Stored dataset items:
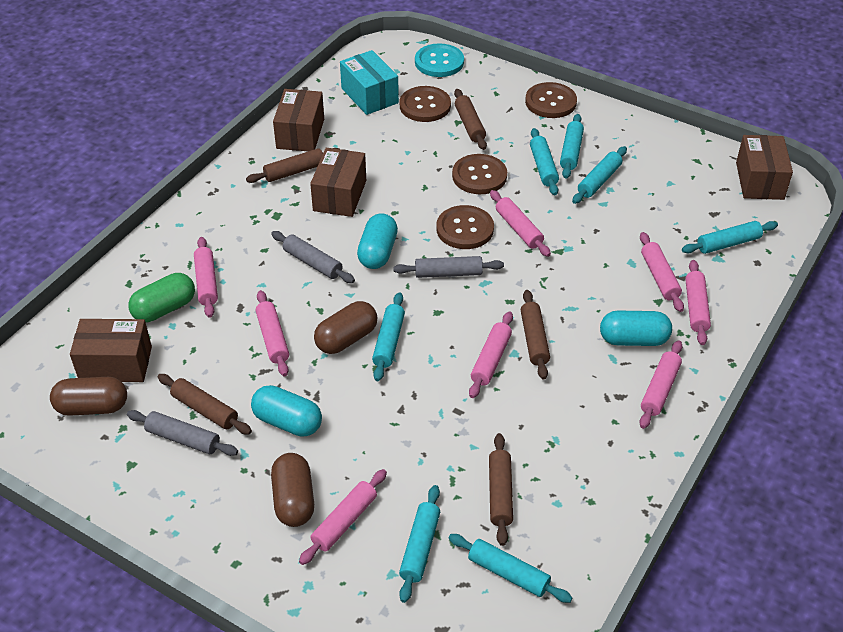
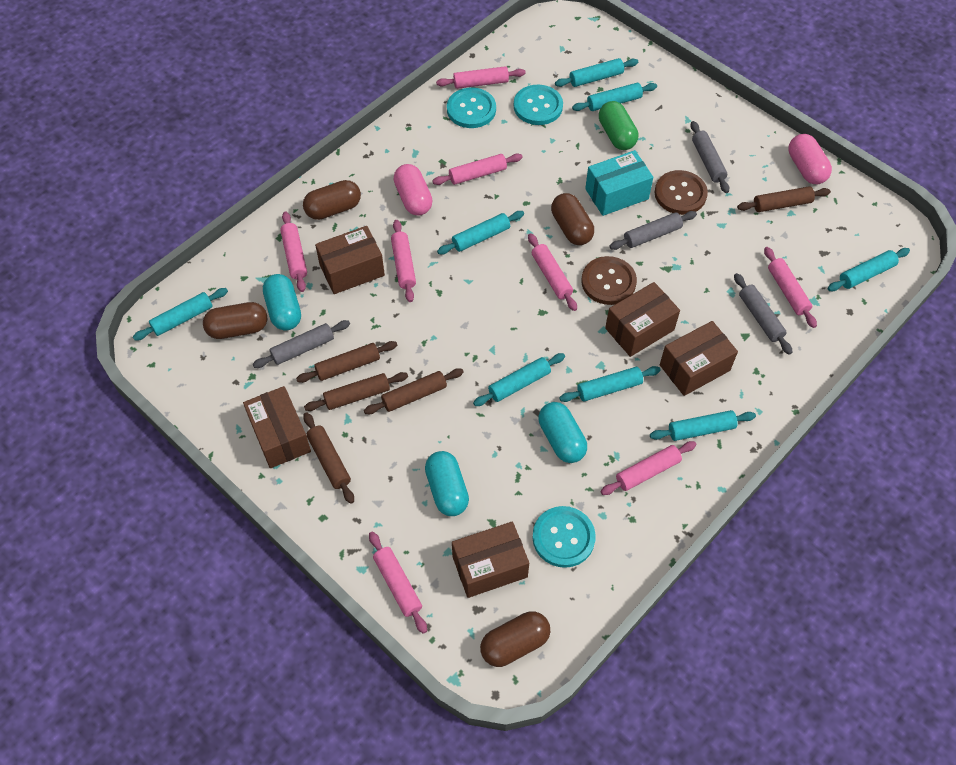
brown box: 4 -> 5
brown button: 4 -> 2
brown capsule: 3 -> 4
grey rolling pin: 3 -> 4
pink capsule: 0 -> 2
turquoise button: 1 -> 3
turquoise rolling pin: 7 -> 8

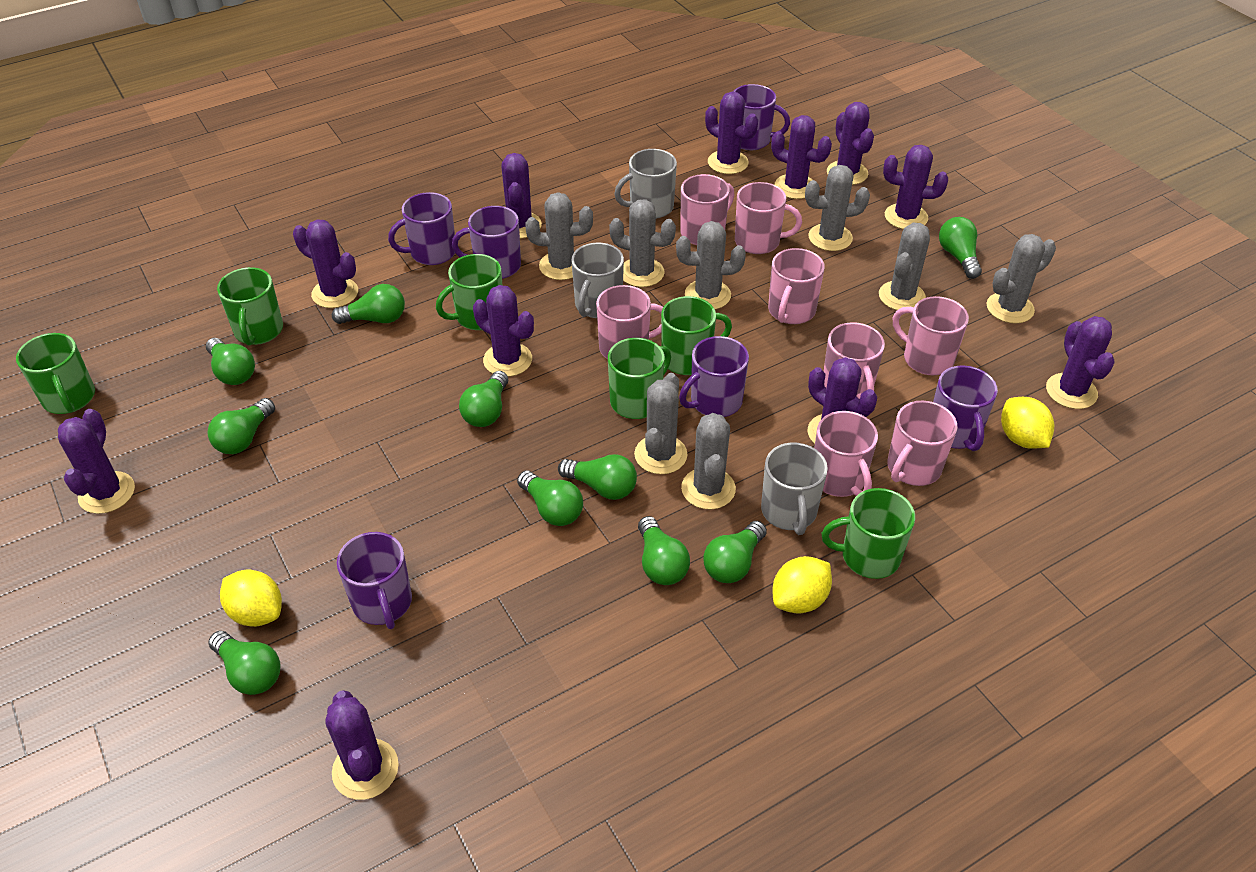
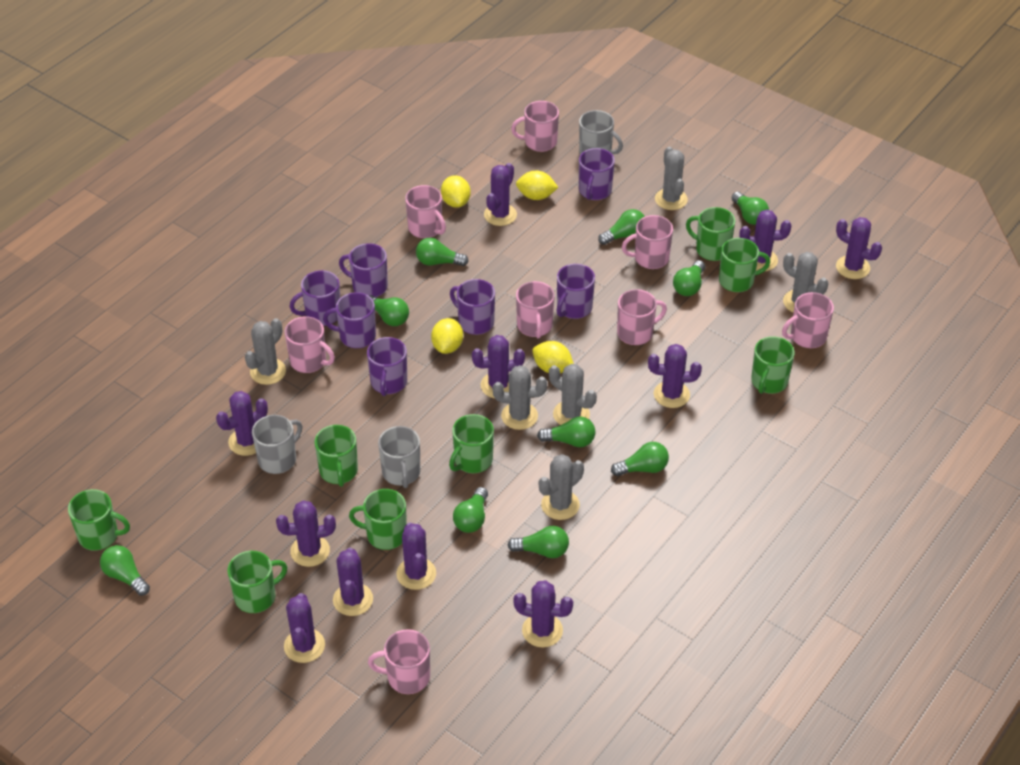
green mug: 6 -> 8
grey cactus: 8 -> 6
purple mug: 6 -> 7
yellow lemon: 3 -> 4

# [WORK ORDER]
What you return must match the data above exactly, with no images included.

# [RESULT FOR THIS EXERCISE]
brown box: 4 -> 5
brown button: 4 -> 2
brown capsule: 3 -> 4
grey rolling pin: 3 -> 4
pink capsule: 0 -> 2
turquoise button: 1 -> 3
turquoise rolling pin: 7 -> 8

green mug: 6 -> 8
grey cactus: 8 -> 6
purple mug: 6 -> 7
yellow lemon: 3 -> 4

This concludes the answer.